> **Exercise directions**: Your answer needs to include each line of the records in which the string "degrees" can be found.

> **Provided information**:
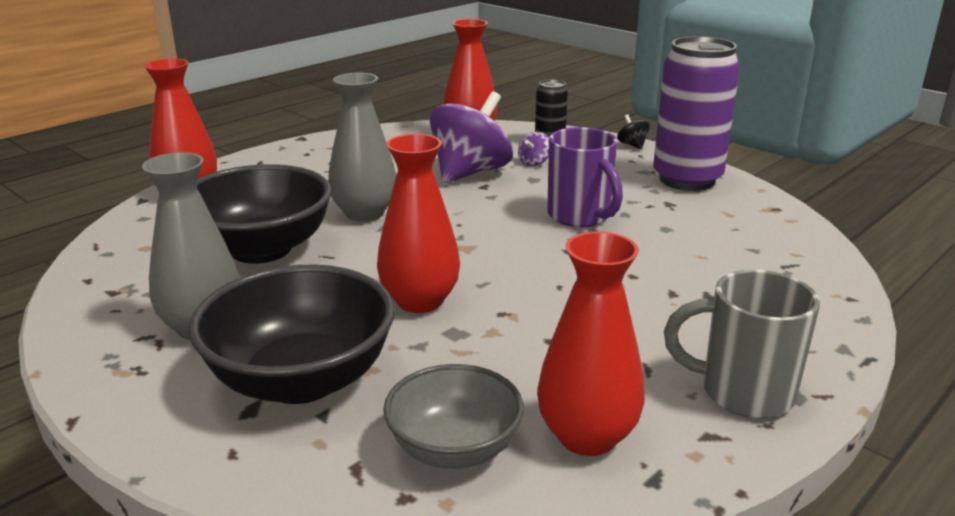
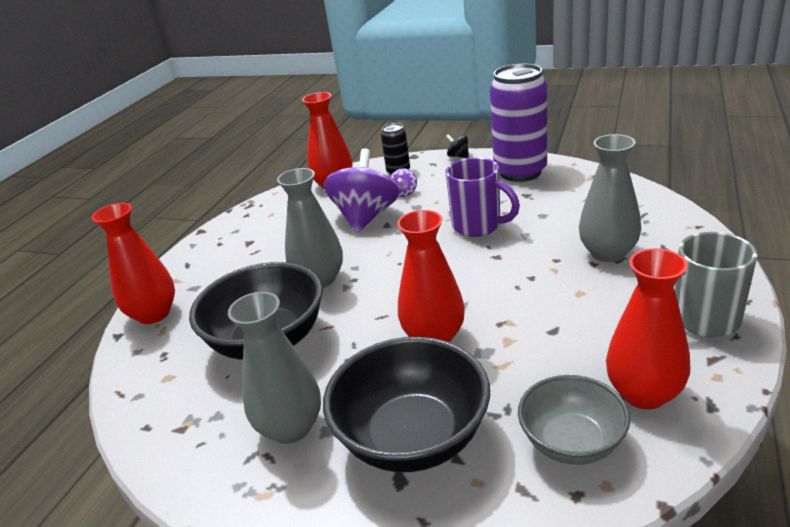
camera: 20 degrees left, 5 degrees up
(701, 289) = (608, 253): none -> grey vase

==

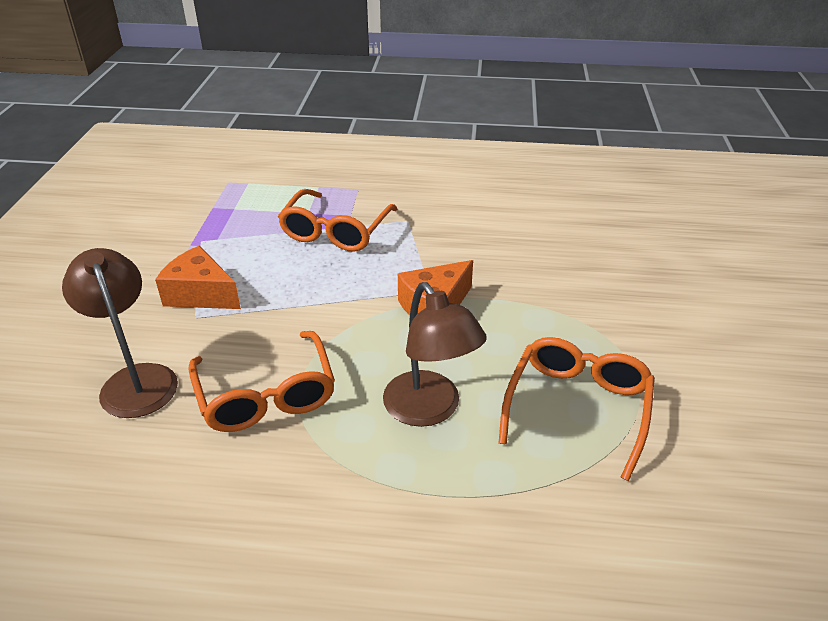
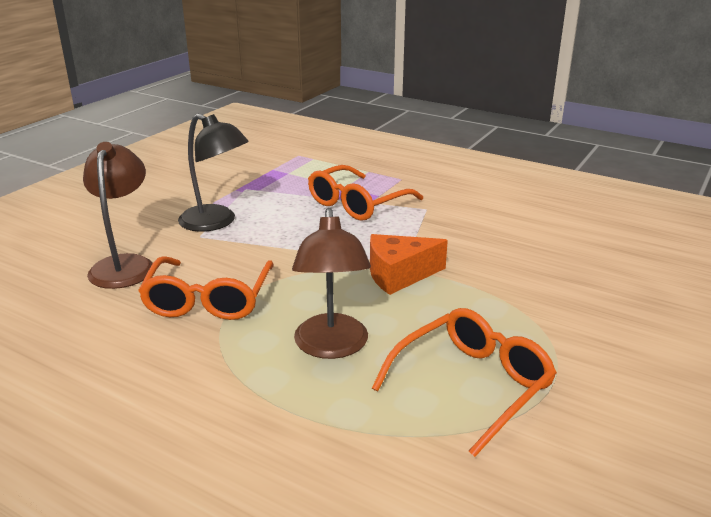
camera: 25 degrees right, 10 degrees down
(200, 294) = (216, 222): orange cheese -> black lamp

> **Solution to the problem**:
camera: 20 degrees left, 5 degrees up
camera: 25 degrees right, 10 degrees down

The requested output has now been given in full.